- _WORK ORDER_
Copy out the entries below exactly as they stand, but only from the line containing "(200, 47) = (475, 376): none -> purple cone" through the line containing "(398, 152) = (182, 276): none -> brown car".

- _DATA TO PROCESS_
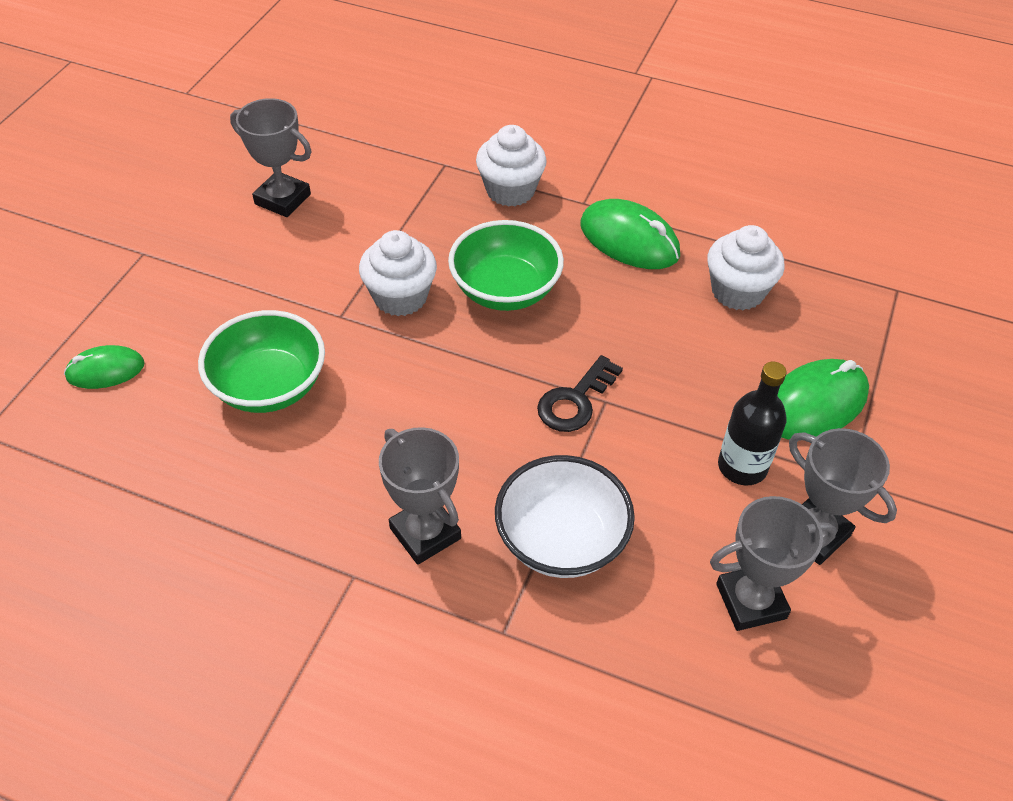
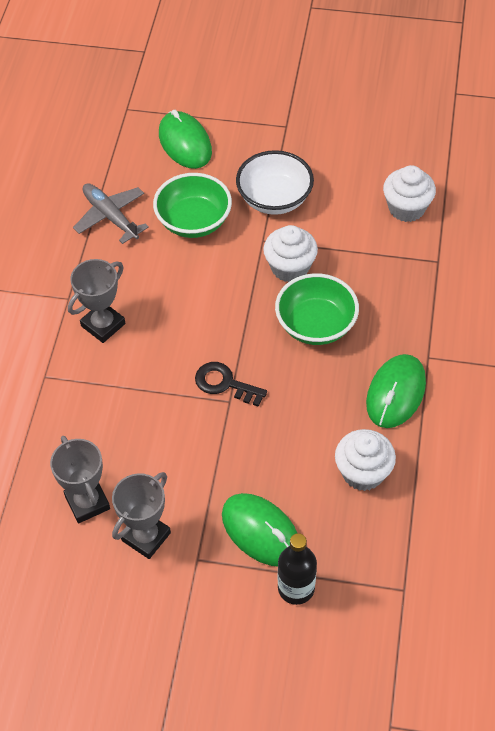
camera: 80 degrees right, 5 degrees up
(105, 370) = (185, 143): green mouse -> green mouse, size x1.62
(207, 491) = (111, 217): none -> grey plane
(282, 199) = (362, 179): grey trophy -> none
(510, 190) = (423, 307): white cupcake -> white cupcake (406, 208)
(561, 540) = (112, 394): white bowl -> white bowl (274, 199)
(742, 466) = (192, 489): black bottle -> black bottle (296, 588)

==

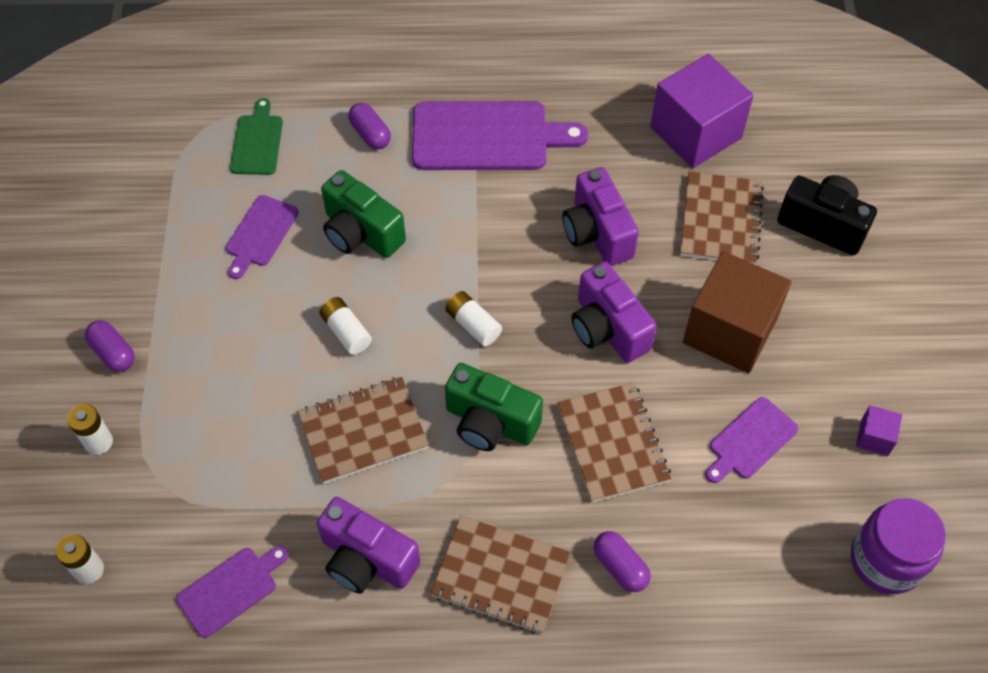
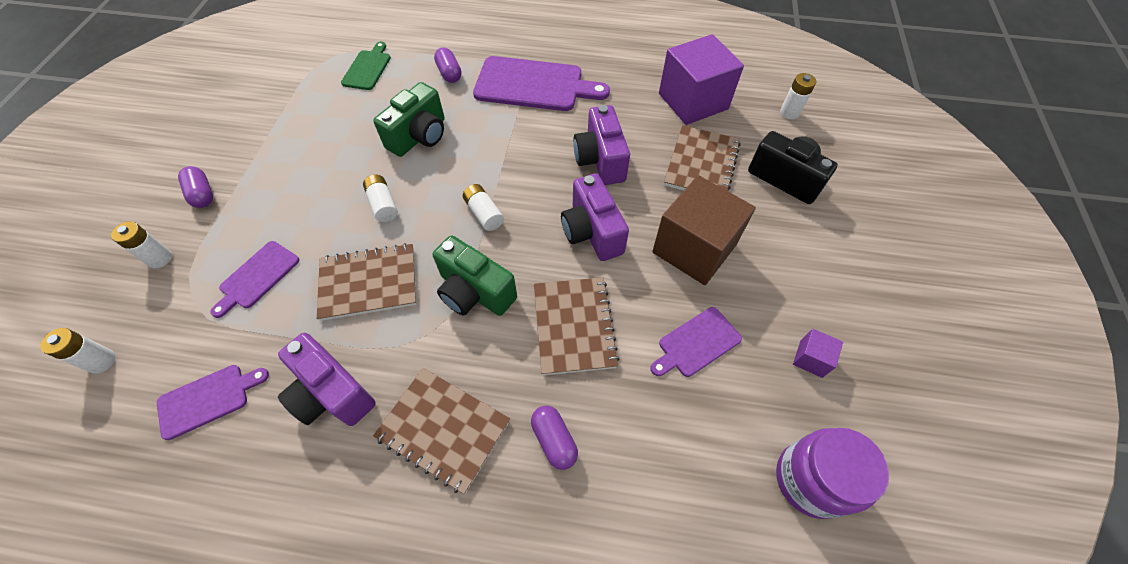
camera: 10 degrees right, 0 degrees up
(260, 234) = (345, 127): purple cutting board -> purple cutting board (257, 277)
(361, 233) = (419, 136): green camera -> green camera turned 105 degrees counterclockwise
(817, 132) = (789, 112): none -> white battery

...

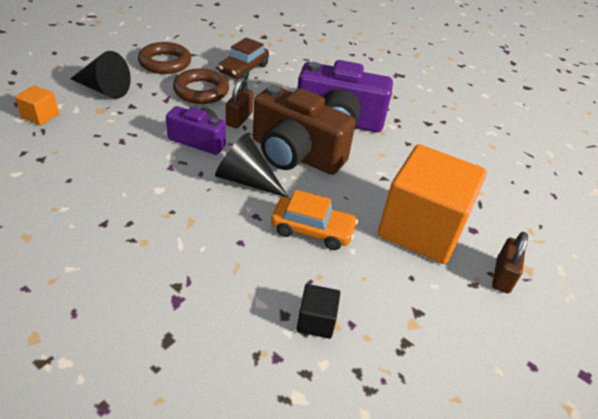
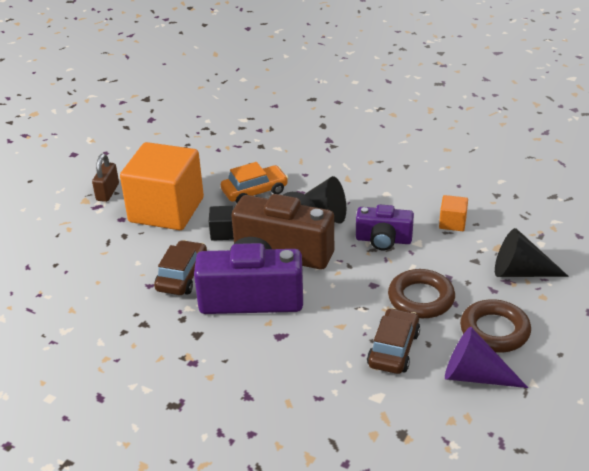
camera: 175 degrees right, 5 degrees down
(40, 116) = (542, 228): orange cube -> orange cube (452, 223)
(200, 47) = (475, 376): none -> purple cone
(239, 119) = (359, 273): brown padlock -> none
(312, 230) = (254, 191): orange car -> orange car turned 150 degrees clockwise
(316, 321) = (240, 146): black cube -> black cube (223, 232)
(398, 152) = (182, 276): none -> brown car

- _ANSWER SPACE_
(200, 47) = (475, 376): none -> purple cone
(239, 119) = (359, 273): brown padlock -> none
(312, 230) = (254, 191): orange car -> orange car turned 150 degrees clockwise
(316, 321) = (240, 146): black cube -> black cube (223, 232)
(398, 152) = (182, 276): none -> brown car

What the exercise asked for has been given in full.